#### WHAT IS NEEDED
Only the pictures should be left out; repeat the rest of the data exactly.

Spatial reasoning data
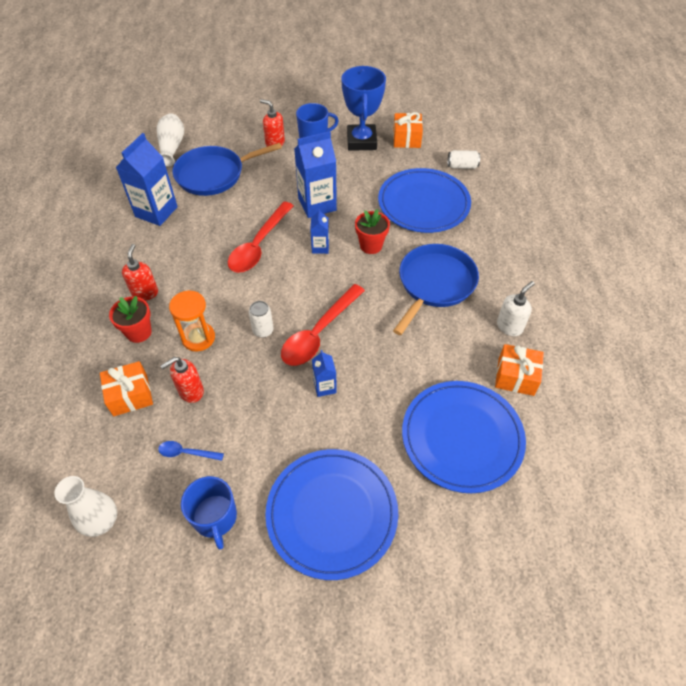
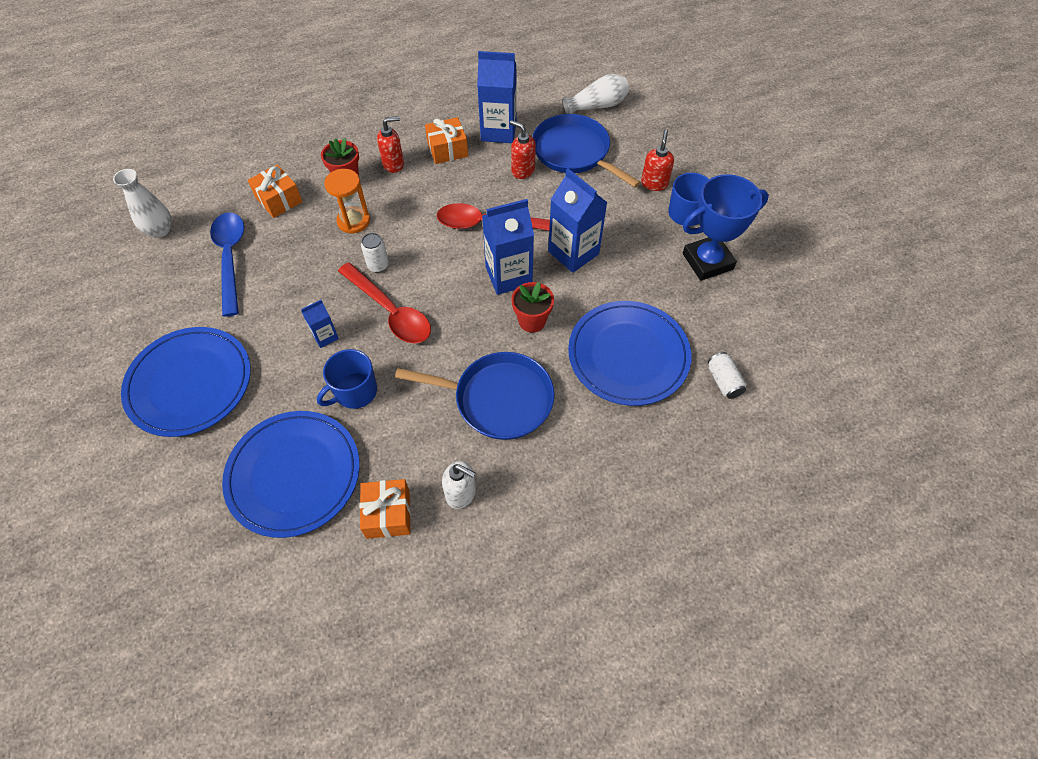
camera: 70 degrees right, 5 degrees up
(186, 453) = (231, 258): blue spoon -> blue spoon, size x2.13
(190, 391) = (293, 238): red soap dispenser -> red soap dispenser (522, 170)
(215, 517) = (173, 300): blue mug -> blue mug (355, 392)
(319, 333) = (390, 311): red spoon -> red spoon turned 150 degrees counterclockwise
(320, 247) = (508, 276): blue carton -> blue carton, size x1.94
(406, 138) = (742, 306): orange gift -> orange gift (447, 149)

#### EXERCISE OUTPUT
camera: 70 degrees right, 5 degrees up
(186, 453) = (231, 258): blue spoon -> blue spoon, size x2.13
(190, 391) = (293, 238): red soap dispenser -> red soap dispenser (522, 170)
(215, 517) = (173, 300): blue mug -> blue mug (355, 392)
(319, 333) = (390, 311): red spoon -> red spoon turned 150 degrees counterclockwise
(320, 247) = (508, 276): blue carton -> blue carton, size x1.94
(406, 138) = (742, 306): orange gift -> orange gift (447, 149)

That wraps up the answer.